**** Records provided
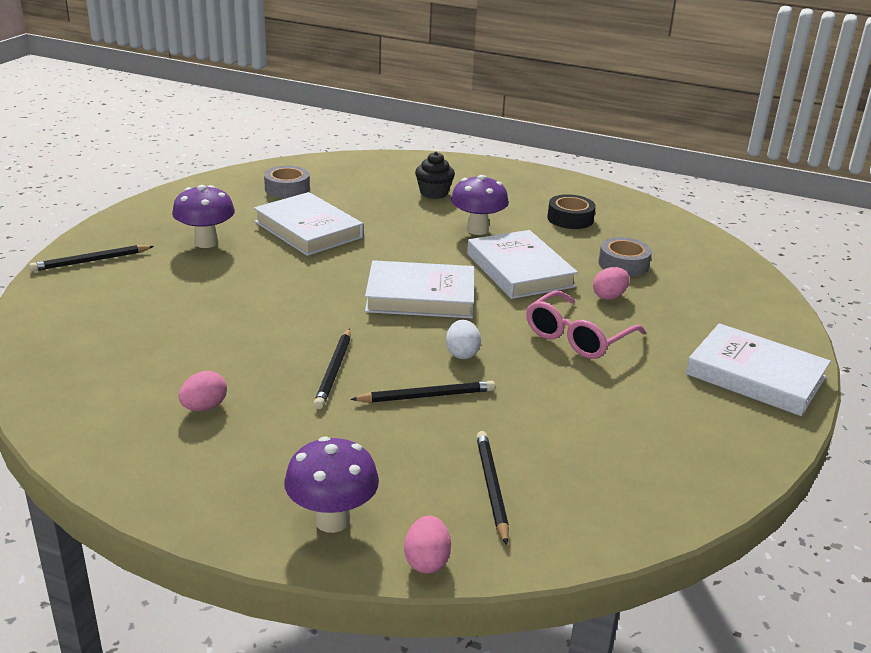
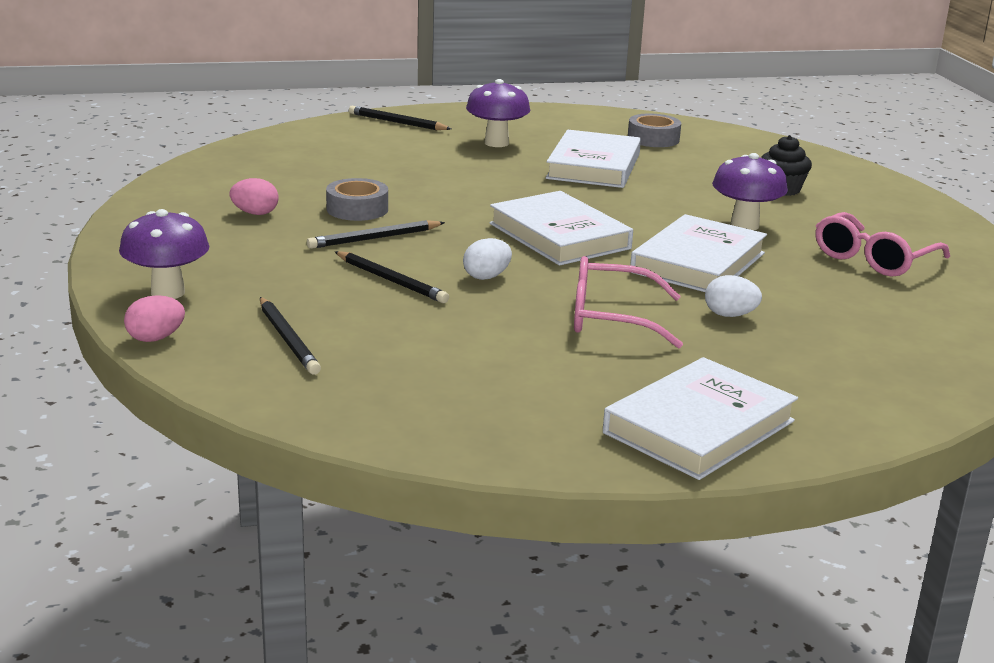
camera: 55 degrees right, 5 degrees down
(491, 488) = (287, 339): black pencil -> black pencil turned 105 degrees clockwise
(570, 219) = (873, 259): black tape -> pink glasses
(609, 296) = (730, 315): pink egg -> white egg
(623, 264) = (822, 307): grey tape -> grey tape (357, 209)
(755, 376) = (699, 427): white book -> white book turned 45 degrees clockwise

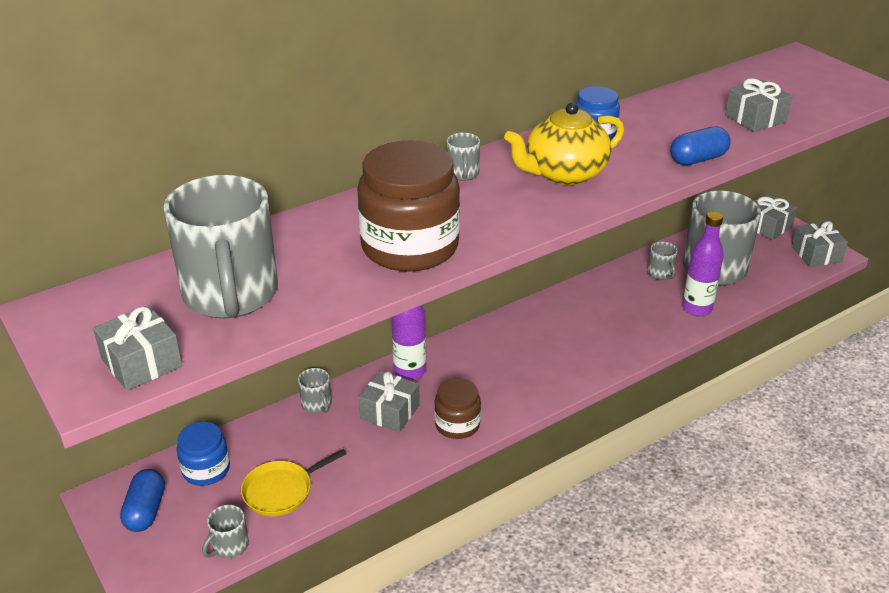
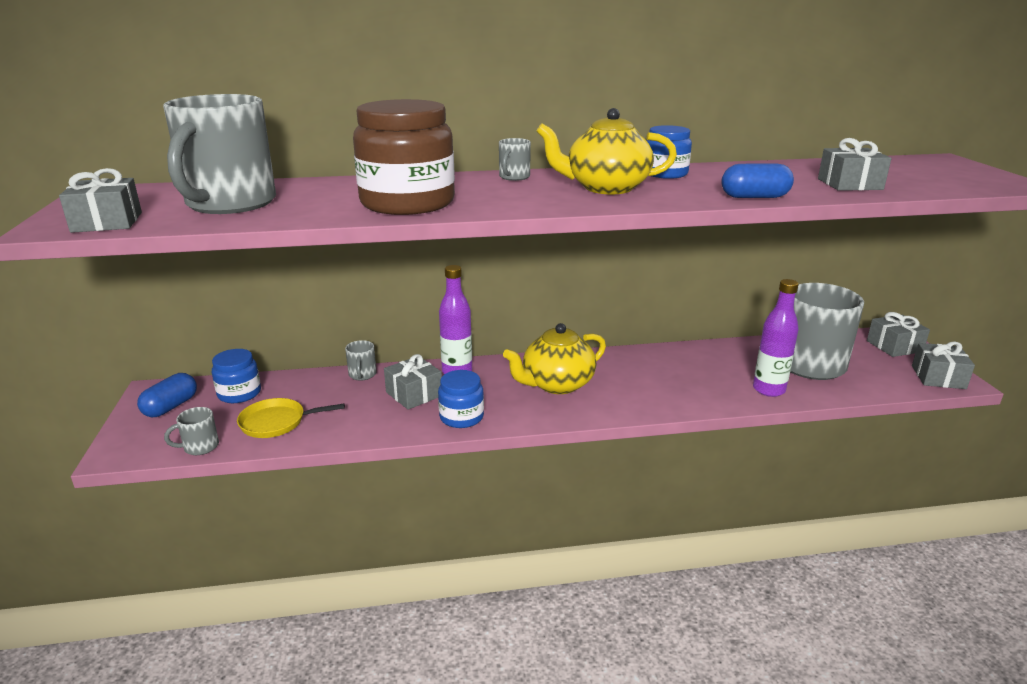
camera: 25 degrees right, 10 degrees down
(457, 424) = (461, 417): brown jar -> blue jar
(515, 358) = (556, 384): none -> yellow teapot
(660, 273) = (750, 357): grey mug -> none

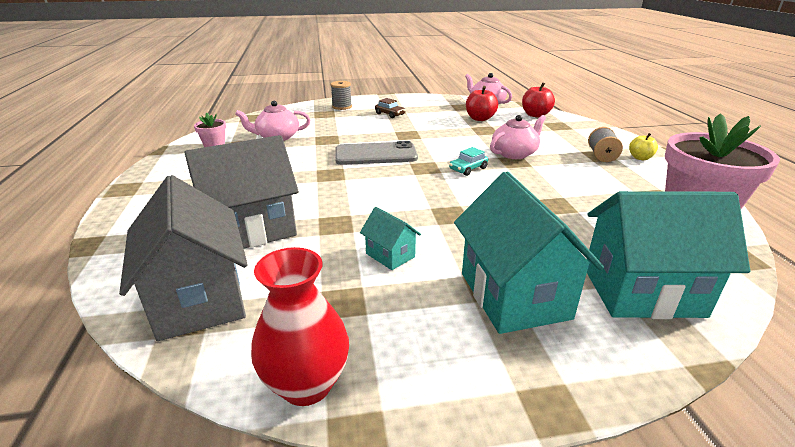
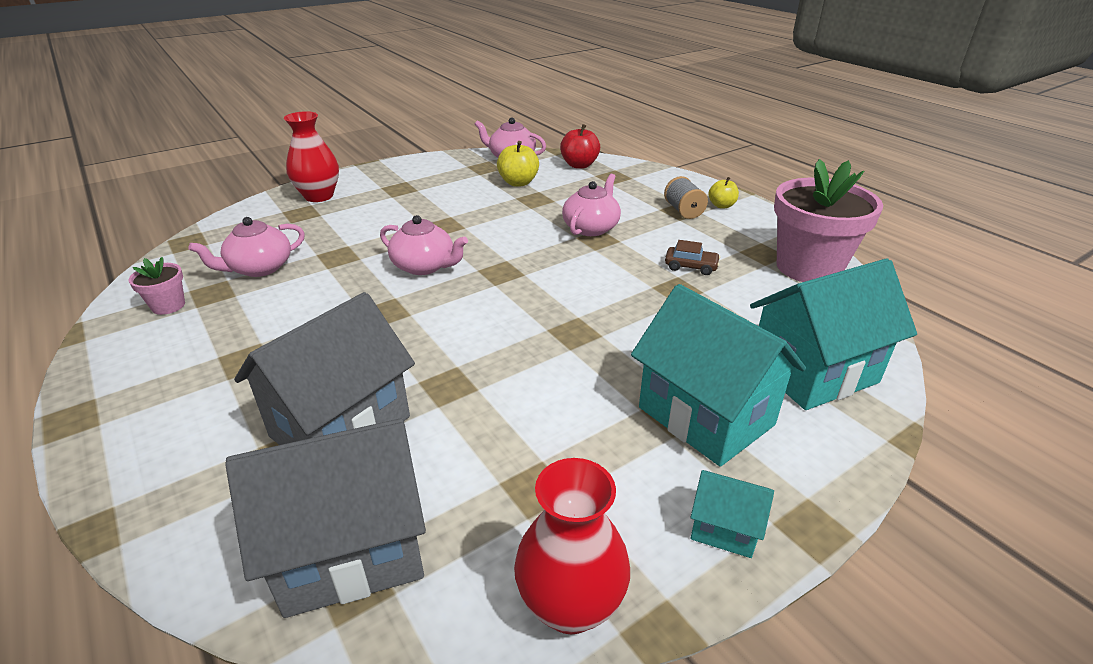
camera: 25 degrees left, 5 degrees up
(199, 299) = (351, 551): grey house -> grey house turned 60 degrees counterclockwise
(342, 107) = (319, 196): grey spool -> red vase
(376, 154) = (424, 266): grey phone -> pink teapot
(390, 114) = (397, 196): brown car -> brown car (691, 266)
(390, 255) = (545, 408): turquoise house -> turquoise house (724, 529)
(468, 169) = (553, 262): turquoise car -> none
(480, 118) = (518, 183): red apple -> yellow apple

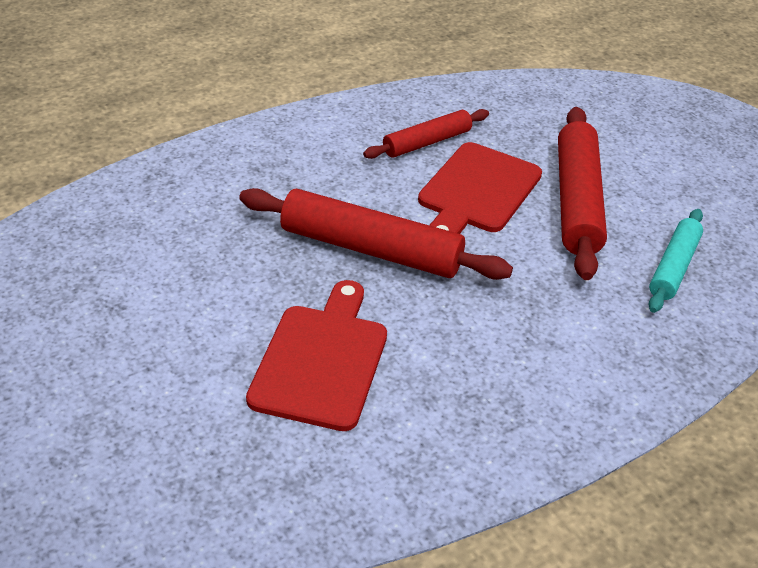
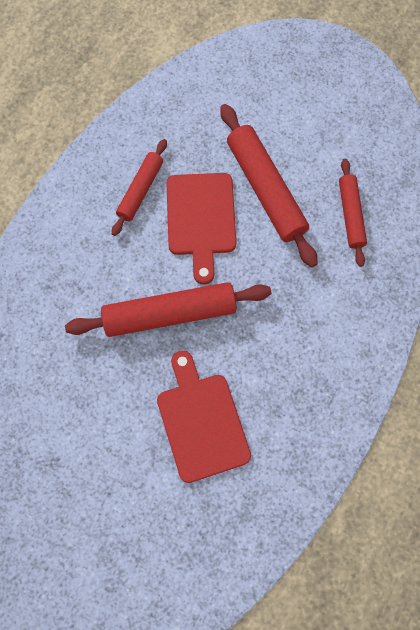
camera: 30 degrees left, 30 degrees up
(673, 267) = (350, 215): turquoise rolling pin -> red rolling pin

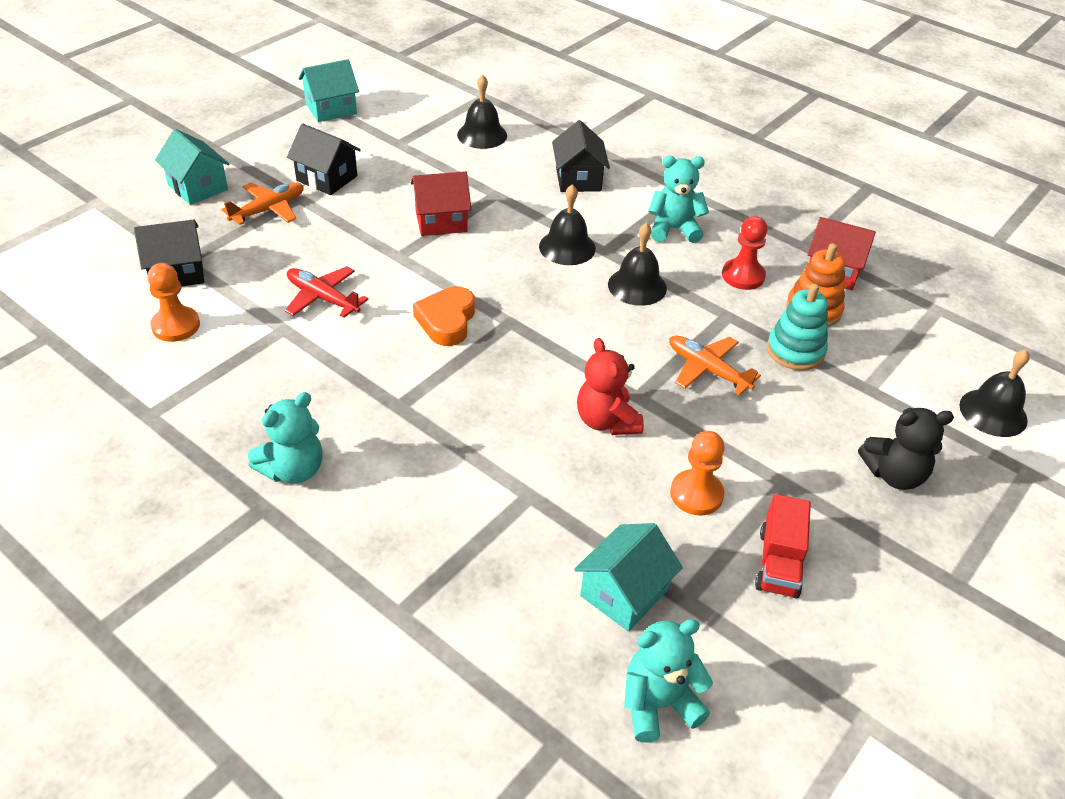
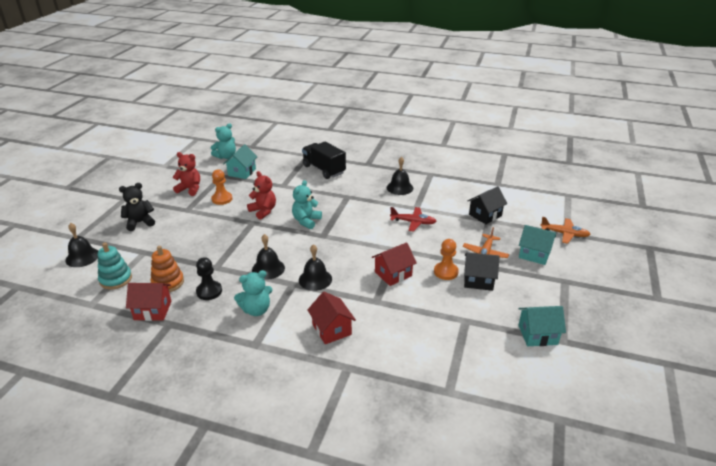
camera: 160 degrees right, 10 degrees down
(176, 326) = (458, 198): orange pawn -> orange pawn (445, 272)
(293, 470) = (367, 173): turquoise teddy bear -> turquoise teddy bear (306, 221)
(331, 109) = (537, 335): turquoise house -> turquoise house turned 45 degrees clockwise
(393, 524) = (324, 169): none -> black truck
(447, 321) = (352, 228): orange heart -> none
(482, 135) = (419, 347): black bell -> black bell (399, 188)
(578, 179) = (331, 329): black house -> red house
(707, 370) = (223, 240): orange plane -> orange plane (564, 234)
(743, 276) = (209, 291): red pawn -> black pawn
(778, 563) = (190, 189): red truck -> red teddy bear
(795, 351) = (179, 259): turquoise stacking toy -> turquoise stacking toy (116, 279)

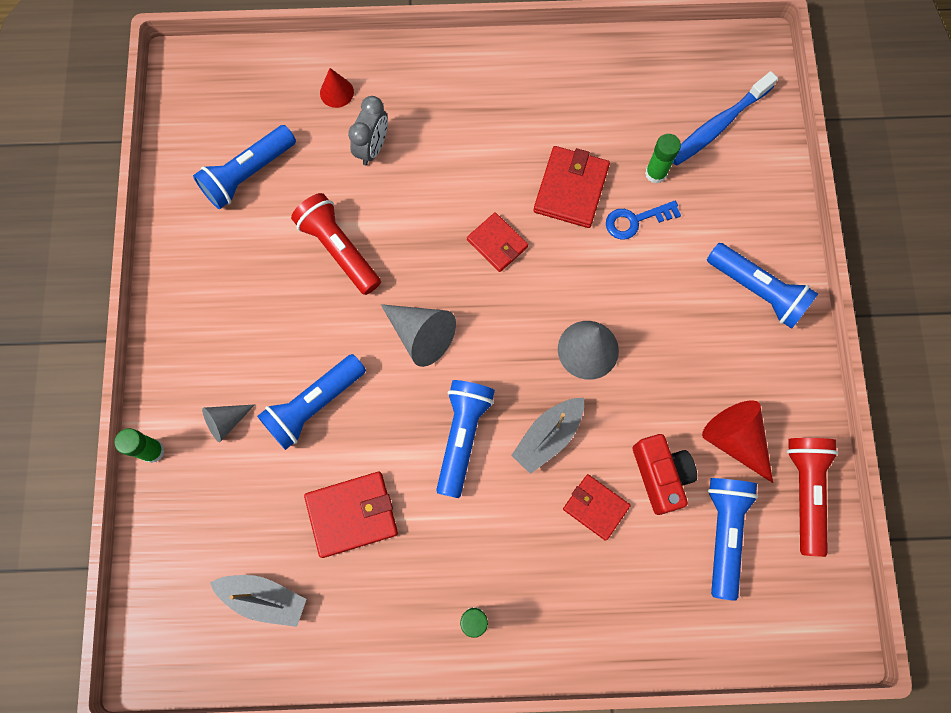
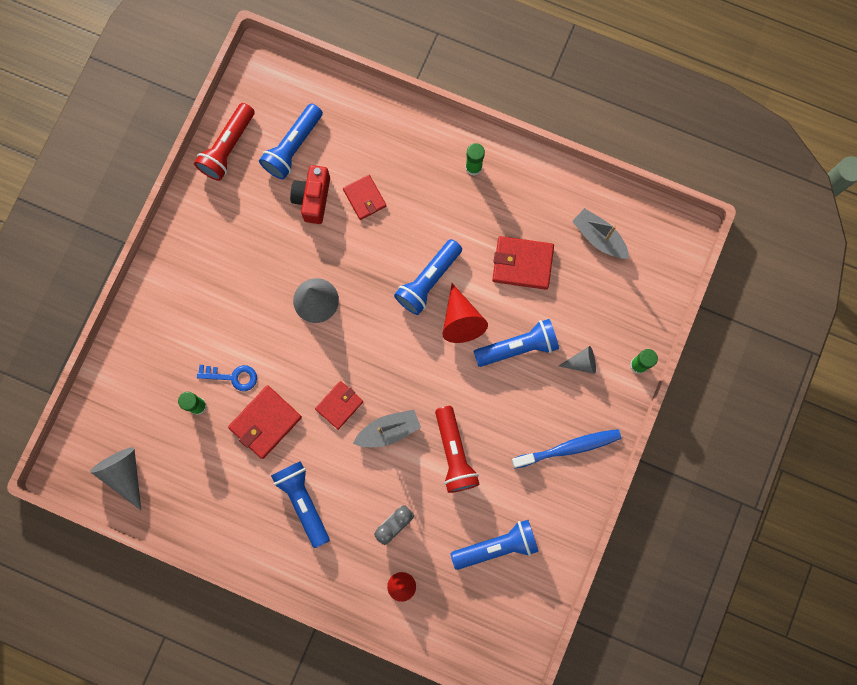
camera: 155 degrees left, 5 degrees up
(421, 335) = (424, 362): grey cone -> grey cone (124, 473)
(497, 243) = (339, 405): red wallet -> red wallet turned 60 degrees clockwise
(548, 436) = (372, 255): grey boat -> grey boat (388, 430)
(718, 125) = (131, 422): blue toothbrush -> blue toothbrush (568, 448)
(735, 440) = (252, 198): red cone -> red cone (461, 320)
(757, 290) = (178, 287): blue flashlight -> blue flashlight (303, 501)

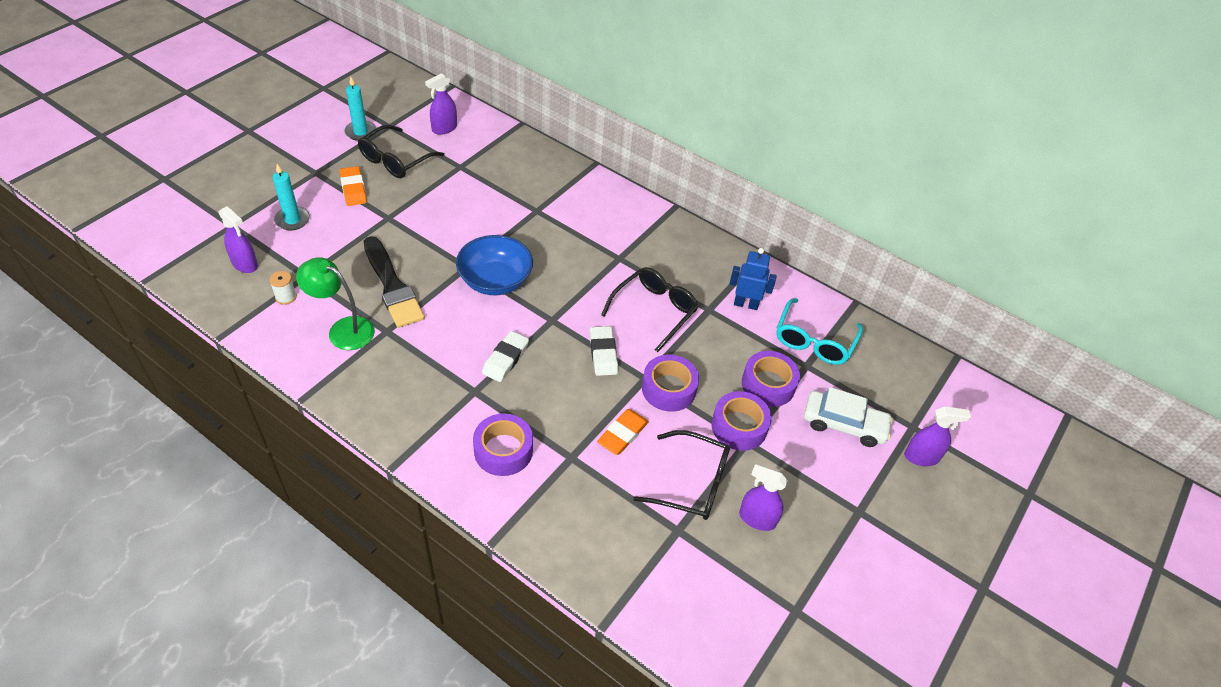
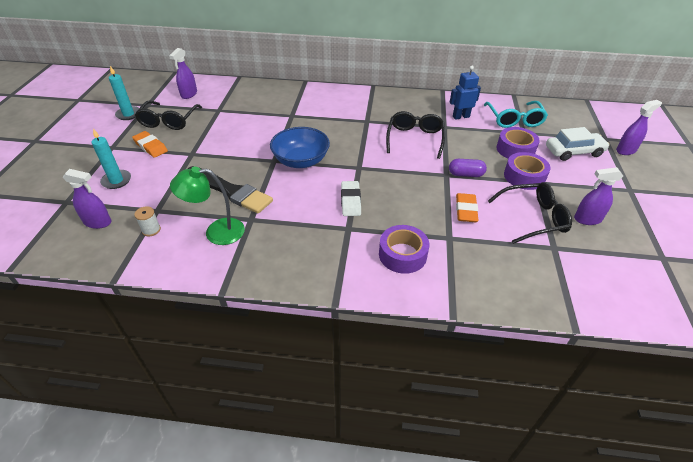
camera: 25 degrees left, 5 degrees down
(603, 353) = (408, 172): white eraser -> none
(669, 389) = (465, 174): purple tape -> purple capsule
********
- [Work task]: Copy each entry above exactly; drop the pictures.

- [Task answer]:
camera: 55 degrees right, 5 degrees down
(491, 488) = (287, 339): black pencil -> black pencil turned 105 degrees clockwise
(570, 219) = (873, 259): black tape -> pink glasses
(609, 296) = (730, 315): pink egg -> white egg
(623, 264) = (822, 307): grey tape -> grey tape (357, 209)
(755, 376) = (699, 427): white book -> white book turned 45 degrees clockwise

camera: 25 degrees right, 10 degrees down
(457, 424) = (461, 417): brown jar -> blue jar
(515, 358) = (556, 384): none -> yellow teapot
(660, 273) = (750, 357): grey mug -> none

camera: 25 degrees left, 5 degrees up
(199, 299) = (351, 551): grey house -> grey house turned 60 degrees counterclockwise
(342, 107) = (319, 196): grey spool -> red vase
(376, 154) = (424, 266): grey phone -> pink teapot
(390, 114) = (397, 196): brown car -> brown car (691, 266)
(390, 255) = (545, 408): turquoise house -> turquoise house (724, 529)
(468, 169) = (553, 262): turquoise car -> none
(480, 118) = (518, 183): red apple -> yellow apple

camera: 30 degrees left, 30 degrees up
(673, 267) = (350, 215): turquoise rolling pin -> red rolling pin

camera: 160 degrees right, 10 degrees down
(176, 326) = (458, 198): orange pawn -> orange pawn (445, 272)
(293, 470) = (367, 173): turquoise teddy bear -> turquoise teddy bear (306, 221)
(331, 109) = (537, 335): turquoise house -> turquoise house turned 45 degrees clockwise
(393, 524) = (324, 169): none -> black truck
(447, 321) = (352, 228): orange heart -> none
(482, 135) = (419, 347): black bell -> black bell (399, 188)
(578, 179) = (331, 329): black house -> red house
(707, 370) = (223, 240): orange plane -> orange plane (564, 234)
(743, 276) = (209, 291): red pawn -> black pawn
(778, 563) = (190, 189): red truck -> red teddy bear
(795, 351) = (179, 259): turquoise stacking toy -> turquoise stacking toy (116, 279)

camera: 155 degrees left, 5 degrees up
(421, 335) = (424, 362): grey cone -> grey cone (124, 473)
(497, 243) = (339, 405): red wallet -> red wallet turned 60 degrees clockwise
(548, 436) = (372, 255): grey boat -> grey boat (388, 430)
(718, 125) = (131, 422): blue toothbrush -> blue toothbrush (568, 448)
(735, 440) = (252, 198): red cone -> red cone (461, 320)
(757, 290) = (178, 287): blue flashlight -> blue flashlight (303, 501)

camera: 25 degrees left, 5 degrees down
(603, 353) = (408, 172): white eraser -> none
(669, 389) = (465, 174): purple tape -> purple capsule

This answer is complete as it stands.